- DIRECTIONS FOR THIS TASK -
Set down the data below once more, precisely as it reads.

BEGIN SOURCE DATA

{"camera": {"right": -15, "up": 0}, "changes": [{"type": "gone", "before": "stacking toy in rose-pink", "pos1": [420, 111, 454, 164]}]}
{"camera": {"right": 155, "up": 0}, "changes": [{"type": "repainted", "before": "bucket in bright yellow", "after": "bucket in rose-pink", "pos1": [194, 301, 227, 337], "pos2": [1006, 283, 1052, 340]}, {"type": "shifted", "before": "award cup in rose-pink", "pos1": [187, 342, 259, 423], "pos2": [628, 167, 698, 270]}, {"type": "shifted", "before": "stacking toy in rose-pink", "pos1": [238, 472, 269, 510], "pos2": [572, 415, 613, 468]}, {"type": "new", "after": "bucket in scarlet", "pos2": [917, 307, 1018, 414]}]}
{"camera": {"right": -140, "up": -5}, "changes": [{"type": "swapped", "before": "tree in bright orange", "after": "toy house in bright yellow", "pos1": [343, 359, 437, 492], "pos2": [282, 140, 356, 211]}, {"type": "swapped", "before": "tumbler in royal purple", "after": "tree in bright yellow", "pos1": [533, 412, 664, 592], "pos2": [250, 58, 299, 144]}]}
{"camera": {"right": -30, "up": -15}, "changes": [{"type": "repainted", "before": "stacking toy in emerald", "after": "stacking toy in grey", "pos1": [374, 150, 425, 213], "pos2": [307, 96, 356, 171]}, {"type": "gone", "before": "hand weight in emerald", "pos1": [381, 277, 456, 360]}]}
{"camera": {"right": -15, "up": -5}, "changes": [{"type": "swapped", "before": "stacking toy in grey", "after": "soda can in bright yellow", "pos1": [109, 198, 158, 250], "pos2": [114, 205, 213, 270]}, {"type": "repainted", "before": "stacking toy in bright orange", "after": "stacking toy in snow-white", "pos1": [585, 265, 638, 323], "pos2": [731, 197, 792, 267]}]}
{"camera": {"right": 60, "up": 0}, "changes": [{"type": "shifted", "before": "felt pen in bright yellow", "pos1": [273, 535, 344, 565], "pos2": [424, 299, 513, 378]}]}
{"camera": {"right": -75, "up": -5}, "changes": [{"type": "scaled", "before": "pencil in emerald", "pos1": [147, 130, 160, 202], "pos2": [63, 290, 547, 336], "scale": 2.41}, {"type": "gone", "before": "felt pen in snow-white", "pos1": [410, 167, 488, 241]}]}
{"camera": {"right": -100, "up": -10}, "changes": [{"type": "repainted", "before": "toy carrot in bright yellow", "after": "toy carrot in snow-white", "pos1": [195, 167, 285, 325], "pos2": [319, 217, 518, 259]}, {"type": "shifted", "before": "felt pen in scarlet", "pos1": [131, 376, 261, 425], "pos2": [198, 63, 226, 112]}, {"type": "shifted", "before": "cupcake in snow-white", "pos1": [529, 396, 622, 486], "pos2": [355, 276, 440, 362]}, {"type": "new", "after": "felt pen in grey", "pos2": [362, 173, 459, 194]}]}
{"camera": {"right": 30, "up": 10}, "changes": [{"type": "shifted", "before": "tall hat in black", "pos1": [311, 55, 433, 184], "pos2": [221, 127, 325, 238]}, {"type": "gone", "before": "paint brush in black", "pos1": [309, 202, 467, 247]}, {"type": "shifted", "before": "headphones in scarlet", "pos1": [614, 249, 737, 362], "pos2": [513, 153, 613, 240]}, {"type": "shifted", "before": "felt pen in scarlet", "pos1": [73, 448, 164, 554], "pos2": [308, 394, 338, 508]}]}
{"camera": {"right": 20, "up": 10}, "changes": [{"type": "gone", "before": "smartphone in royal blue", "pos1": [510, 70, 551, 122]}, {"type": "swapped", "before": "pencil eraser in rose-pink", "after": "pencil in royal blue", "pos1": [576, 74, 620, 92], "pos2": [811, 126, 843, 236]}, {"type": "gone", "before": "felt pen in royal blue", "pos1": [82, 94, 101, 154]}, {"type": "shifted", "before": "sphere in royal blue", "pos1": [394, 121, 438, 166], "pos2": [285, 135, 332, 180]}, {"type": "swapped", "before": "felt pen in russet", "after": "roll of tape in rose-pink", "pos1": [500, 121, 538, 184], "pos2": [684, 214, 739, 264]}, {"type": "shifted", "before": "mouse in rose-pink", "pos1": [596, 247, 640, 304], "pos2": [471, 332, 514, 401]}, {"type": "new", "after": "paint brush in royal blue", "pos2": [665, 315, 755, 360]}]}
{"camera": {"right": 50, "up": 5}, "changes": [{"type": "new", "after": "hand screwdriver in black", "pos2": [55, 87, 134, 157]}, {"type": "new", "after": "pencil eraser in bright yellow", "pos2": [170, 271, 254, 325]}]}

END SOURCE DATA

- WRITTEN SOLUTION -
{"camera": {"right": -15, "up": 0}, "changes": [{"type": "gone", "before": "stacking toy in rose-pink", "pos1": [420, 111, 454, 164]}]}
{"camera": {"right": 155, "up": 0}, "changes": [{"type": "repainted", "before": "bucket in bright yellow", "after": "bucket in rose-pink", "pos1": [194, 301, 227, 337], "pos2": [1006, 283, 1052, 340]}, {"type": "shifted", "before": "award cup in rose-pink", "pos1": [187, 342, 259, 423], "pos2": [628, 167, 698, 270]}, {"type": "shifted", "before": "stacking toy in rose-pink", "pos1": [238, 472, 269, 510], "pos2": [572, 415, 613, 468]}, {"type": "new", "after": "bucket in scarlet", "pos2": [917, 307, 1018, 414]}]}
{"camera": {"right": -140, "up": -5}, "changes": [{"type": "swapped", "before": "tree in bright orange", "after": "toy house in bright yellow", "pos1": [343, 359, 437, 492], "pos2": [282, 140, 356, 211]}, {"type": "swapped", "before": "tumbler in royal purple", "after": "tree in bright yellow", "pos1": [533, 412, 664, 592], "pos2": [250, 58, 299, 144]}]}
{"camera": {"right": -30, "up": -15}, "changes": [{"type": "repainted", "before": "stacking toy in emerald", "after": "stacking toy in grey", "pos1": [374, 150, 425, 213], "pos2": [307, 96, 356, 171]}, {"type": "gone", "before": "hand weight in emerald", "pos1": [381, 277, 456, 360]}]}
{"camera": {"right": -15, "up": -5}, "changes": [{"type": "swapped", "before": "stacking toy in grey", "after": "soda can in bright yellow", "pos1": [109, 198, 158, 250], "pos2": [114, 205, 213, 270]}, {"type": "repainted", "before": "stacking toy in bright orange", "after": "stacking toy in snow-white", "pos1": [585, 265, 638, 323], "pos2": [731, 197, 792, 267]}]}
{"camera": {"right": 60, "up": 0}, "changes": [{"type": "shifted", "before": "felt pen in bright yellow", "pos1": [273, 535, 344, 565], "pos2": [424, 299, 513, 378]}]}
{"camera": {"right": -75, "up": -5}, "changes": [{"type": "scaled", "before": "pencil in emerald", "pos1": [147, 130, 160, 202], "pos2": [63, 290, 547, 336], "scale": 2.41}, {"type": "gone", "before": "felt pen in snow-white", "pos1": [410, 167, 488, 241]}]}
{"camera": {"right": -100, "up": -10}, "changes": [{"type": "repainted", "before": "toy carrot in bright yellow", "after": "toy carrot in snow-white", "pos1": [195, 167, 285, 325], "pos2": [319, 217, 518, 259]}, {"type": "shifted", "before": "felt pen in scarlet", "pos1": [131, 376, 261, 425], "pos2": [198, 63, 226, 112]}, {"type": "shifted", "before": "cupcake in snow-white", "pos1": [529, 396, 622, 486], "pos2": [355, 276, 440, 362]}, {"type": "new", "after": "felt pen in grey", "pos2": [362, 173, 459, 194]}]}
{"camera": {"right": 30, "up": 10}, "changes": [{"type": "shifted", "before": "tall hat in black", "pos1": [311, 55, 433, 184], "pos2": [221, 127, 325, 238]}, {"type": "gone", "before": "paint brush in black", "pos1": [309, 202, 467, 247]}, {"type": "shifted", "before": "headphones in scarlet", "pos1": [614, 249, 737, 362], "pos2": [513, 153, 613, 240]}, {"type": "shifted", "before": "felt pen in scarlet", "pos1": [73, 448, 164, 554], "pos2": [308, 394, 338, 508]}]}
{"camera": {"right": 20, "up": 10}, "changes": [{"type": "gone", "before": "smartphone in royal blue", "pos1": [510, 70, 551, 122]}, {"type": "swapped", "before": "pencil eraser in rose-pink", "after": "pencil in royal blue", "pos1": [576, 74, 620, 92], "pos2": [811, 126, 843, 236]}, {"type": "gone", "before": "felt pen in royal blue", "pos1": [82, 94, 101, 154]}, {"type": "shifted", "before": "sphere in royal blue", "pos1": [394, 121, 438, 166], "pos2": [285, 135, 332, 180]}, {"type": "swapped", "before": "felt pen in russet", "after": "roll of tape in rose-pink", "pos1": [500, 121, 538, 184], "pos2": [684, 214, 739, 264]}, {"type": "shifted", "before": "mouse in rose-pink", "pos1": [596, 247, 640, 304], "pos2": [471, 332, 514, 401]}, {"type": "new", "after": "paint brush in royal blue", "pos2": [665, 315, 755, 360]}]}
{"camera": {"right": 50, "up": 5}, "changes": [{"type": "new", "after": "hand screwdriver in black", "pos2": [55, 87, 134, 157]}, {"type": "new", "after": "pencil eraser in bright yellow", "pos2": [170, 271, 254, 325]}]}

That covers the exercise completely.